*** Data extract Section Begins ***

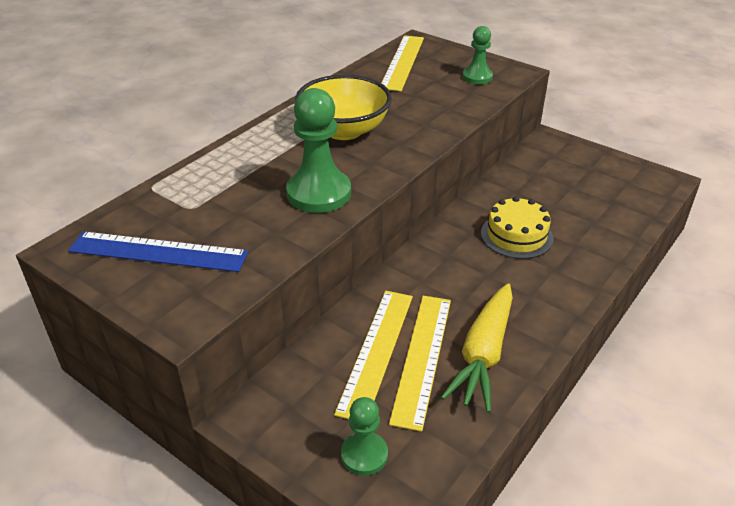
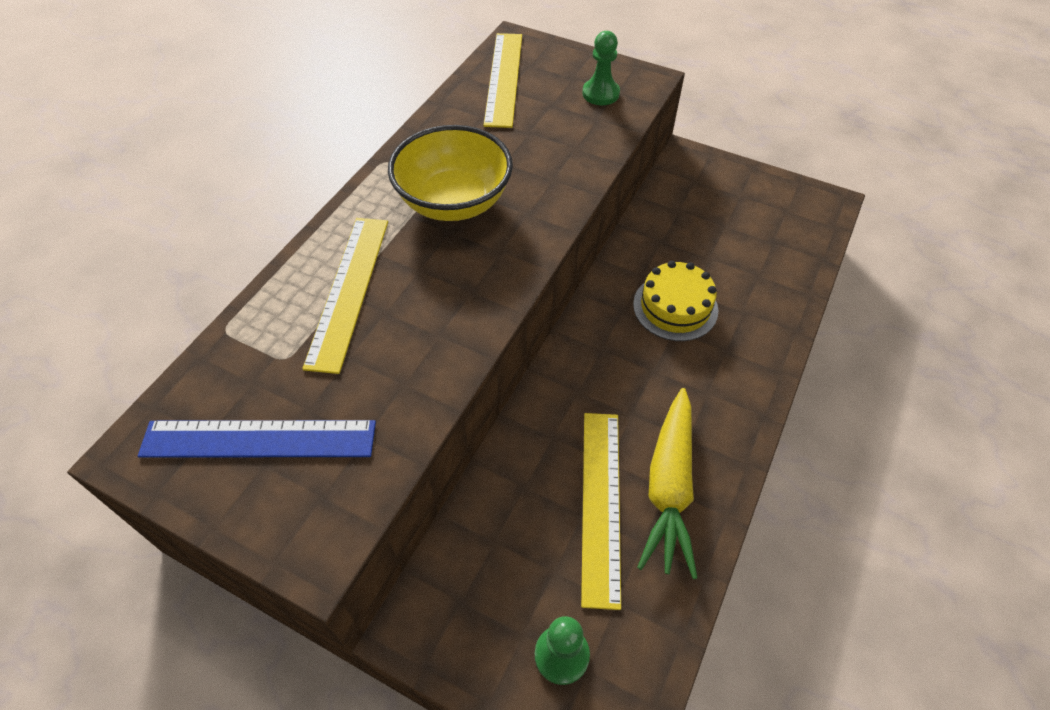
camera: 10 degrees left, 15 degrees up
green pawn [286,88,351,213] -> none
yellow ruler [334,291,413,419] -> yellow ruler moved to [302,218,388,374]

*** Data extract Section Ends ***

* Directions for this task:
Return the complete material exactly as it appears, without images.

* Written solution:
camera: 10 degrees left, 15 degrees up
green pawn [286,88,351,213] -> none
yellow ruler [334,291,413,419] -> yellow ruler moved to [302,218,388,374]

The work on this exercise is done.